Segment Start: Records to use

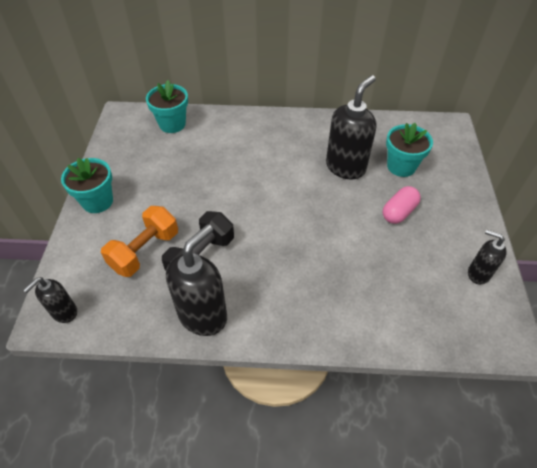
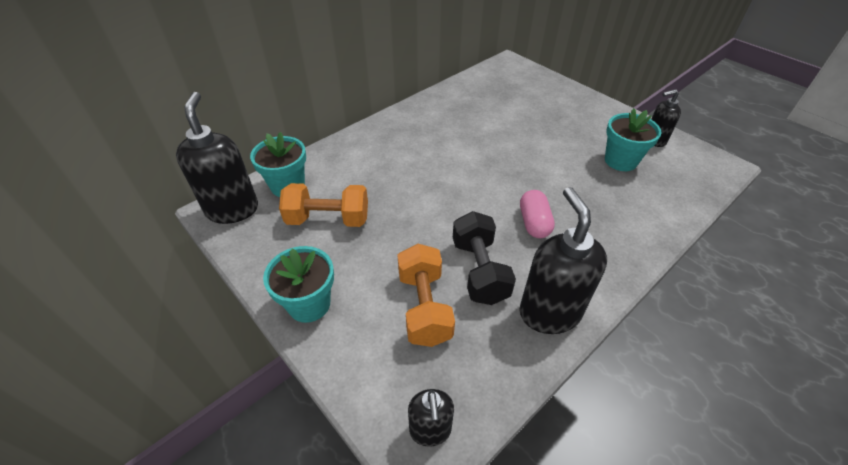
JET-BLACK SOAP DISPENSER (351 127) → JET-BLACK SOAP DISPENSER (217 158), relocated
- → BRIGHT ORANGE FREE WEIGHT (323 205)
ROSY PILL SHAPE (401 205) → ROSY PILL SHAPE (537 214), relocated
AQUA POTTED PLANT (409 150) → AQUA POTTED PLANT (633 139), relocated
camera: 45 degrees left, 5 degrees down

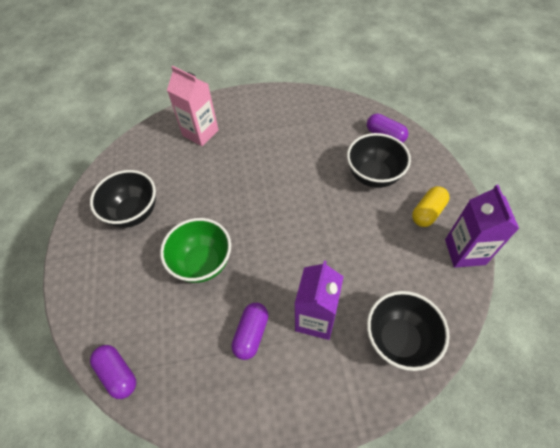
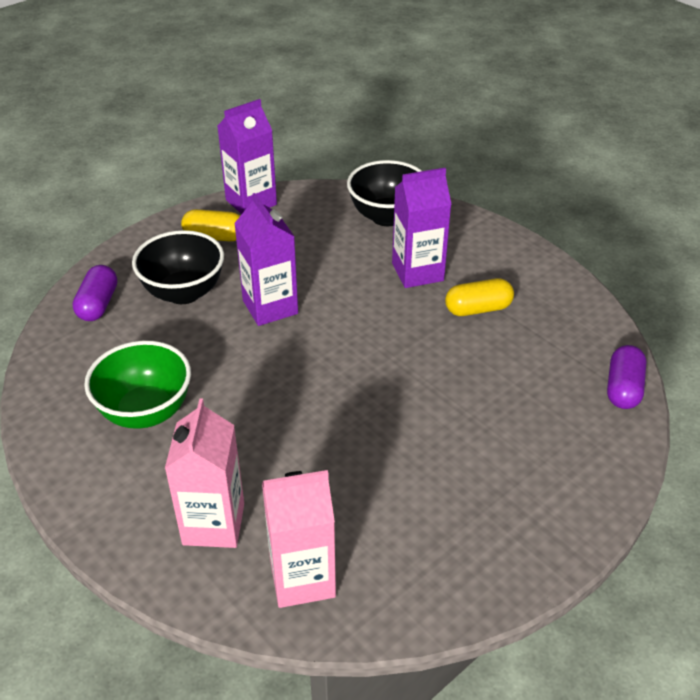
LEAF-GREEN DEEP DISH (195 250) → LEAF-GREEN DEEP DISH (137 384), relocated
- → PURPLE MILK CARTON (266 259)
- → ROSY MILK CARTON (299 539)
PURPLE PILL SHAPE (250 331) → YELLOW PILL SHAPE (479 297)
JET-BLACK DEEP DISH (123 199) → -
camera: 125 degrees left, 15 degrees down

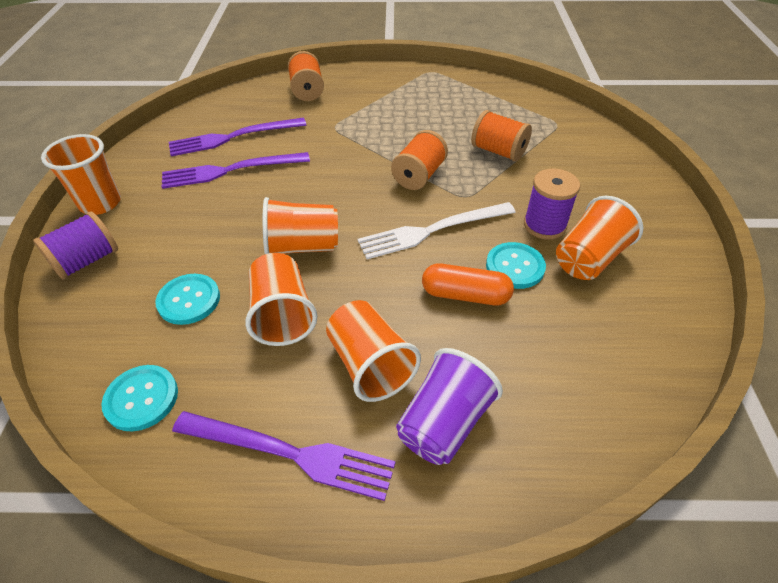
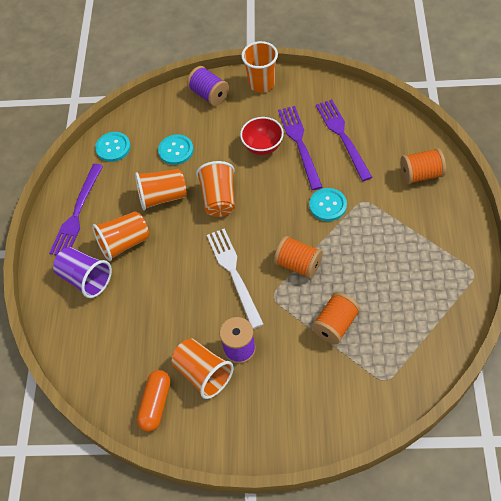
BRIGHT ORANGE PILL SHAPE (468 284) → BRIGHT ORANGE PILL SHAPE (153 401), relocated
- → SCARLET DEEP DISH (262 136)
AQUA BUTTON (516 265) → AQUA BUTTON (328 204), relocated
camera: 95 degrees right, 10 degrees up

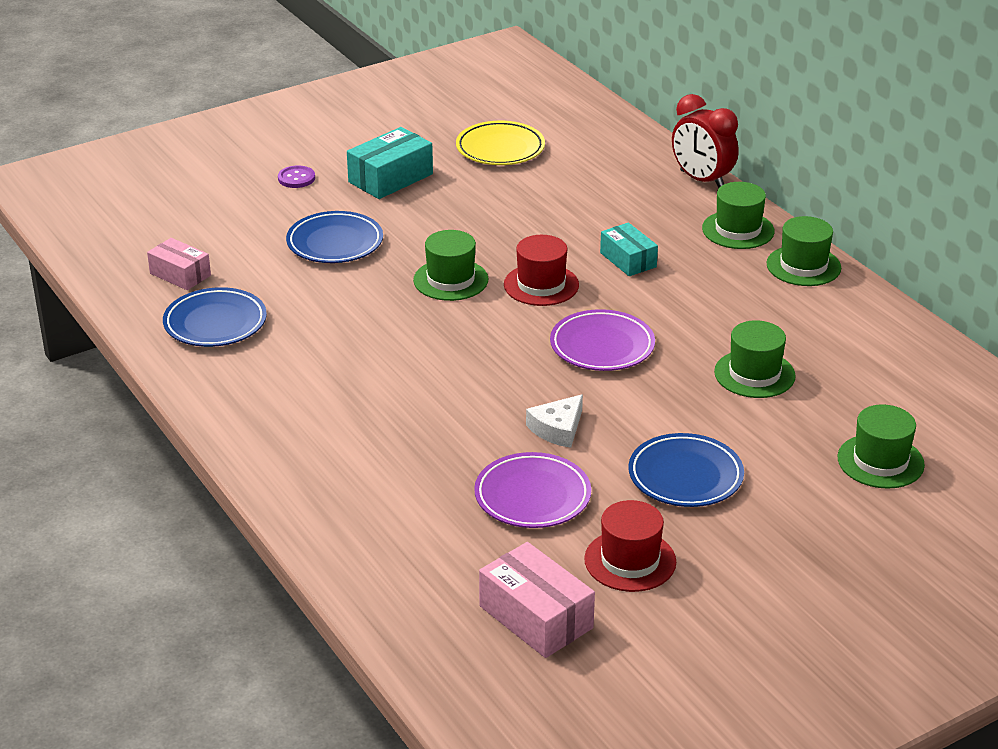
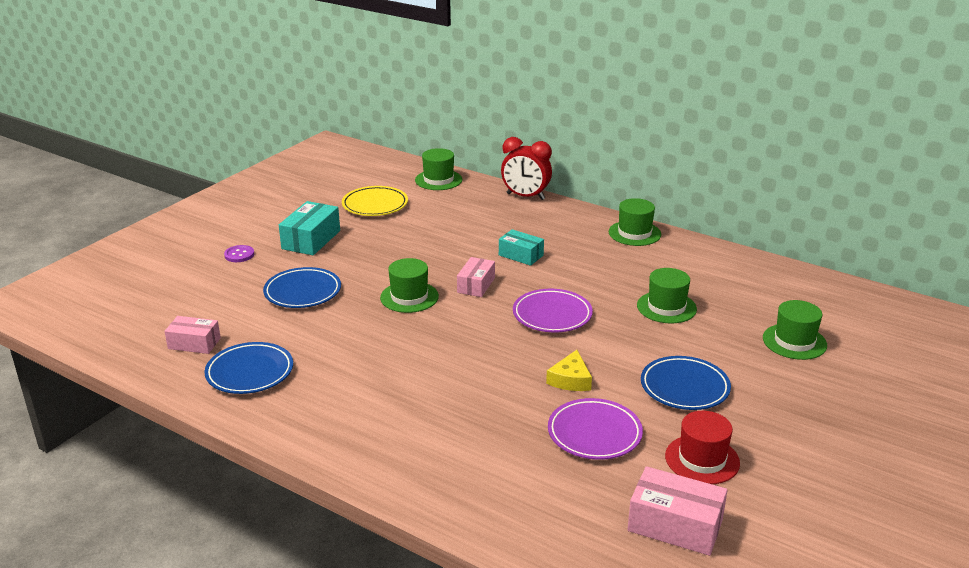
LEAF-GREEN TALL HAT (738 215) → LEAF-GREEN TALL HAT (438 169), relocated
SCARLET TALL HAT (541 270) → ROSY BOX (476 277)
WHITE CHEESE (554 421) → YELLOW CHEESE (569 370)
camera: 25 degrees left, 5 degrees down

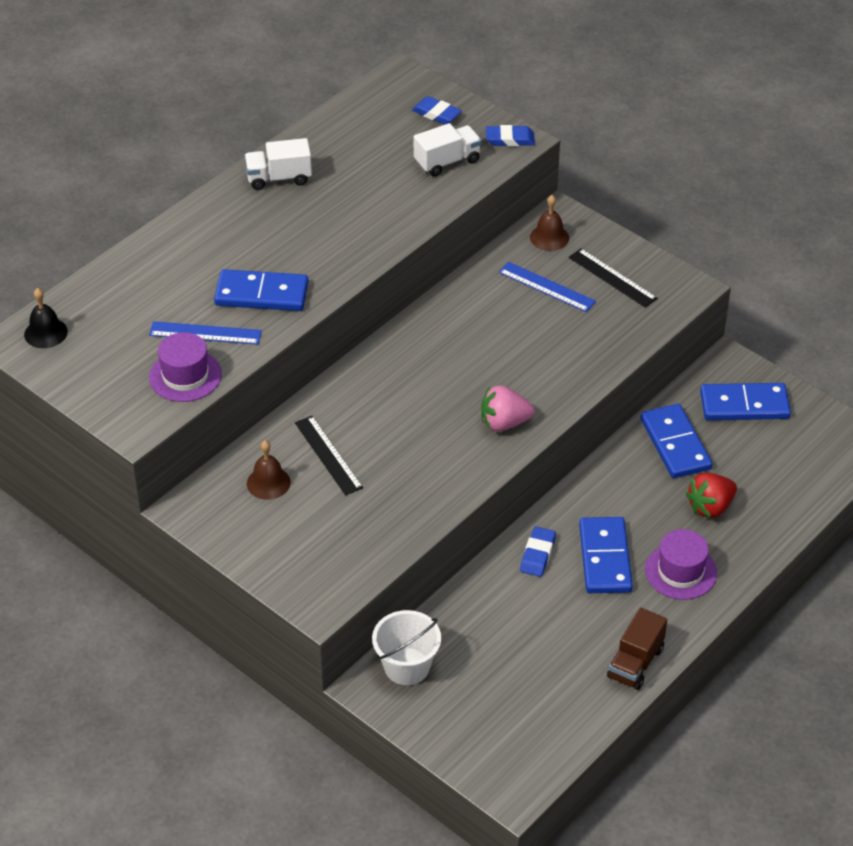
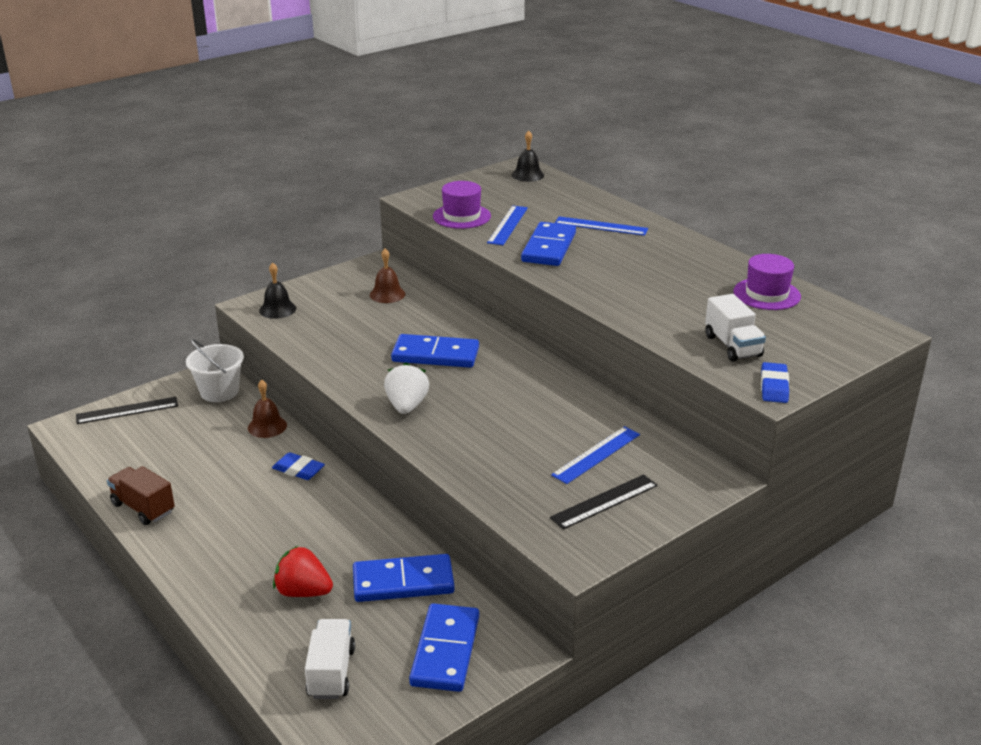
JET-BLACK MEASURING STICK (329 455) → JET-BLACK MEASURING STICK (127 410), relocated
RUSSET HAND BELL (549 223) → RUSSET HAND BELL (267 409), relocated
- → JET-BLACK HAND BELL (277 291)
SCARLET TOY STRAWBERRY (711 495) → SCARLET TOY STRAWBERRY (303 571), 45 degrees counterclockwise
WHITE TOY TRUCK (278 164) → WHITE TOY TRUCK (330 659), relocated
ROSY TOY STRAWBERRY (508 408) → WHITE TOY STRAWBERRY (406 388)
ROYAL BLUE DOMINO TILE (606 555) → ROYAL BLUE DOMINO TILE (435 351), relocated
- → ROYAL BLUE MEASURING STICK (601 226)
PURPLE TALL HAT (681 564) → PURPLE TALL HAT (767 282), relocated
ROYAL BLUE PENCIL ERASER (437 110) → -
camera: 100 degrees right, 15 degrees down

Segment End: Records to use

In the listing above, find the line containing "ROYAL BLUE PENCIL", then reproduce it and each line after it through the end, exactly and with nothing added.

# Written reply
ROYAL BLUE PENCIL ERASER (437 110) → -
camera: 100 degrees right, 15 degrees down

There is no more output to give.